*What is needed*
Each line of the listing that contains the word "blue" is to be copied.

|---|

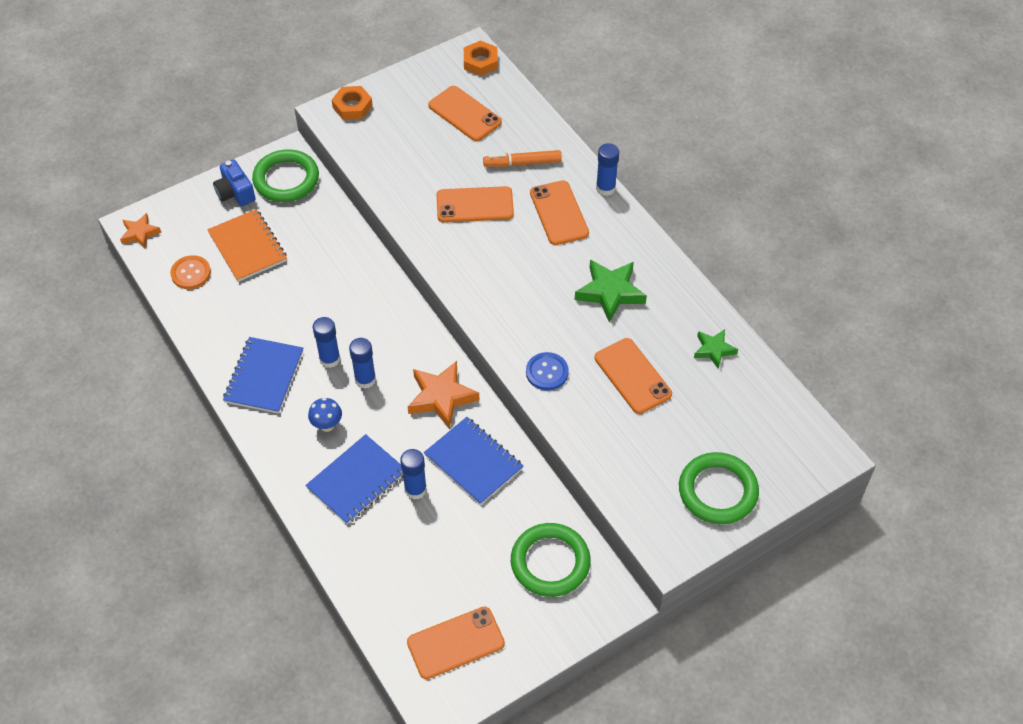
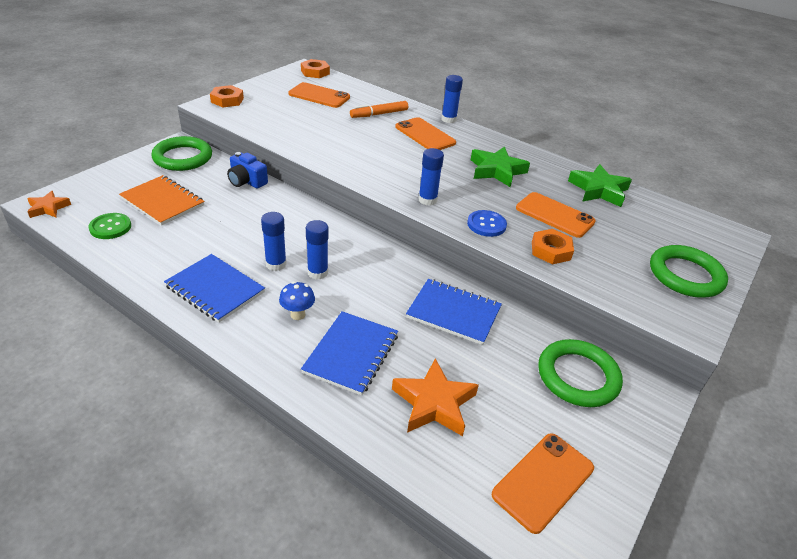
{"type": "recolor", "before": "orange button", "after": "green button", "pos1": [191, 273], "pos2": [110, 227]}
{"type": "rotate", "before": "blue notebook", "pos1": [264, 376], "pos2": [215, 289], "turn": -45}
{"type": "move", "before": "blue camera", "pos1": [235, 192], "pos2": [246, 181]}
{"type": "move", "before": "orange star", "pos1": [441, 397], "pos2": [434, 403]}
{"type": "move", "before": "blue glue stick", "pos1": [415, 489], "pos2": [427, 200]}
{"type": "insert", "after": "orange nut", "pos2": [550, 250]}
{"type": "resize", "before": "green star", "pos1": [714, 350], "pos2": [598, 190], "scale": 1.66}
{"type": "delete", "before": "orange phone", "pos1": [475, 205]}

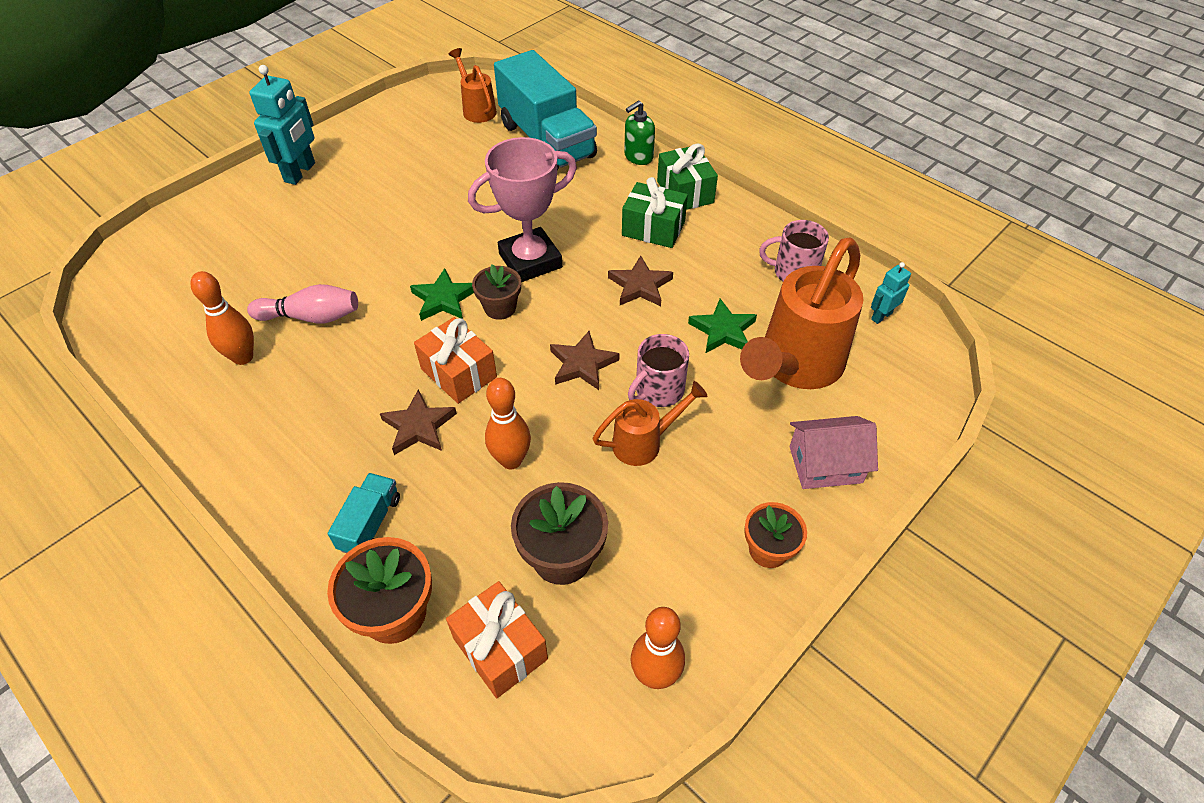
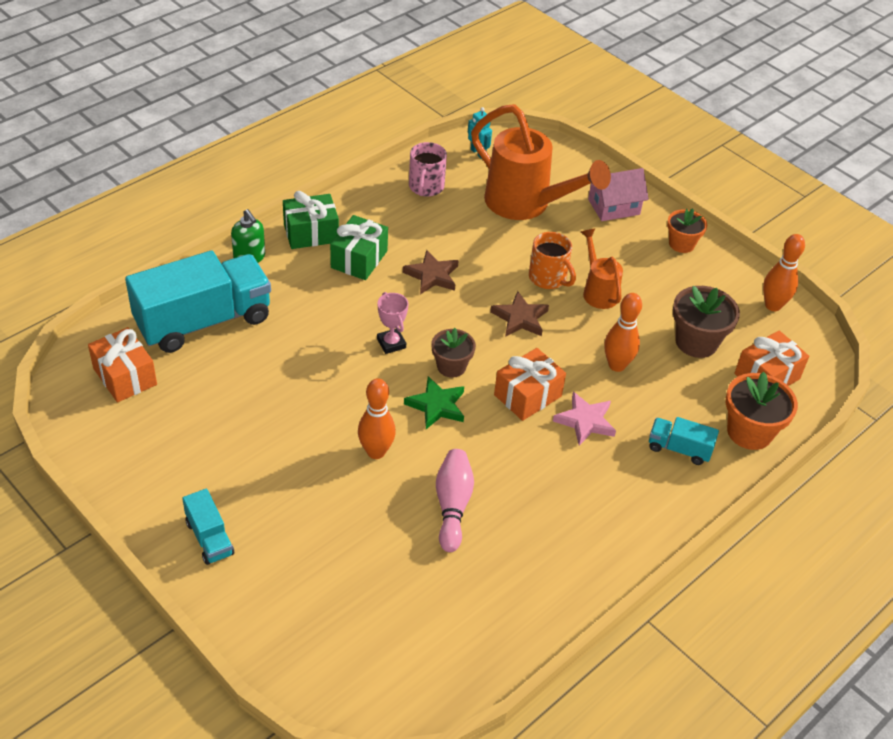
{"type": "replace", "before": "orange watering can", "after": "orange gift", "pos1": [477, 109], "pos2": [125, 376]}
{"type": "replace", "before": "turquoise robot", "after": "turquoise truck", "pos1": [300, 172], "pos2": [209, 538]}
{"type": "move", "before": "orange bowling pin", "pos1": [243, 357], "pos2": [376, 452]}
{"type": "resize", "before": "pink trophy", "pos1": [530, 261], "pos2": [391, 343], "scale": 0.49}
{"type": "recolor", "before": "pink mug", "after": "orange mug", "pos1": [658, 390], "pos2": [548, 278]}
{"type": "recolor", "before": "brown star", "after": "pink star", "pos1": [419, 426], "pos2": [585, 421]}
{"type": "rotate", "before": "pink house", "pos1": [825, 464], "pos2": [613, 207], "turn": 75}
{"type": "delete", "before": "green star", "pos1": [723, 330]}

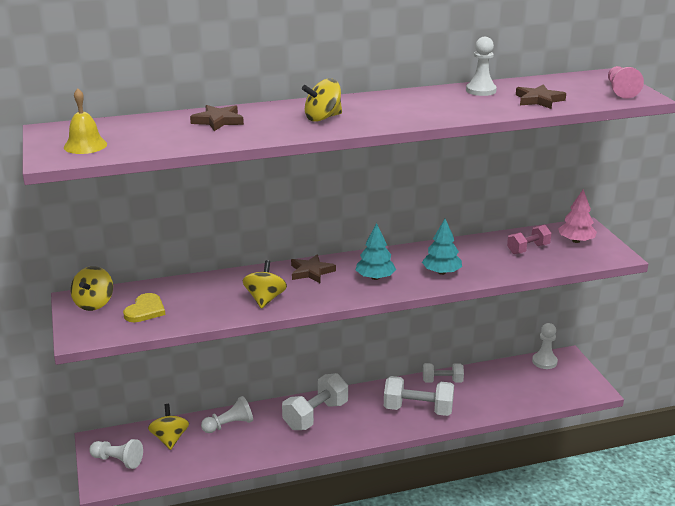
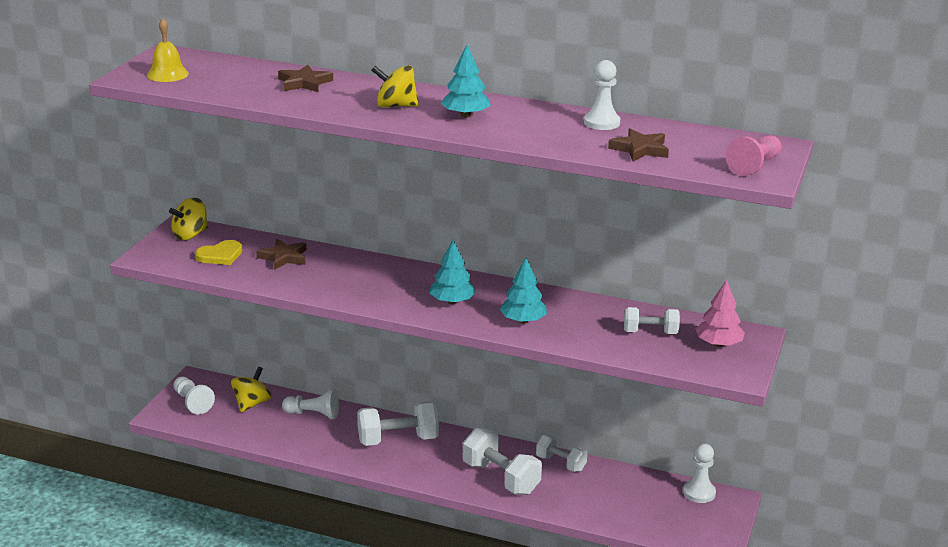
{"type": "move", "before": "brown star", "pos1": [311, 272], "pos2": [283, 257]}
{"type": "insert", "after": "turquoise tree", "pos2": [465, 115]}
{"type": "recolor", "before": "pink dumbbell", "after": "white dumbbell", "pos1": [528, 249], "pos2": [650, 332]}
{"type": "delete", "before": "yellow spinning top", "pos1": [265, 299]}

|---|

*Completed task*
{"type": "rotate", "before": "blue notebook", "pos1": [264, 376], "pos2": [215, 289], "turn": -45}
{"type": "move", "before": "blue camera", "pos1": [235, 192], "pos2": [246, 181]}
{"type": "move", "before": "blue glue stick", "pos1": [415, 489], "pos2": [427, 200]}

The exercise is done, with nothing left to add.